[Word and element location data]
^^^^

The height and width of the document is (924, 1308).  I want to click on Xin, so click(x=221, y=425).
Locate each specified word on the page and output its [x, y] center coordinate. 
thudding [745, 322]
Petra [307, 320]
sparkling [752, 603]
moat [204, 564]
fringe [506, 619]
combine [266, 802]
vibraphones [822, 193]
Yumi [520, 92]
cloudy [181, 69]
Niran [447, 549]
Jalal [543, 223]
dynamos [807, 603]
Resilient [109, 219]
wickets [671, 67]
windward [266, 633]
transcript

^^^^

» **DIRECTIVE**
Rewrite all of the items above, replacing "center coordinate" with "midpoint coordinate" and leaving everything else unchanged.

» **FINAL ANSWER**
The height and width of the document is (924, 1308).  I want to click on Xin, so click(x=221, y=425).
Locate each specified word on the page and output its [x, y] midpoint coordinate. 
thudding [745, 322]
Petra [307, 320]
sparkling [752, 603]
moat [204, 564]
fringe [506, 619]
combine [266, 802]
vibraphones [822, 193]
Yumi [520, 92]
cloudy [181, 69]
Niran [447, 549]
Jalal [543, 223]
dynamos [807, 603]
Resilient [109, 219]
wickets [671, 67]
windward [266, 633]
transcript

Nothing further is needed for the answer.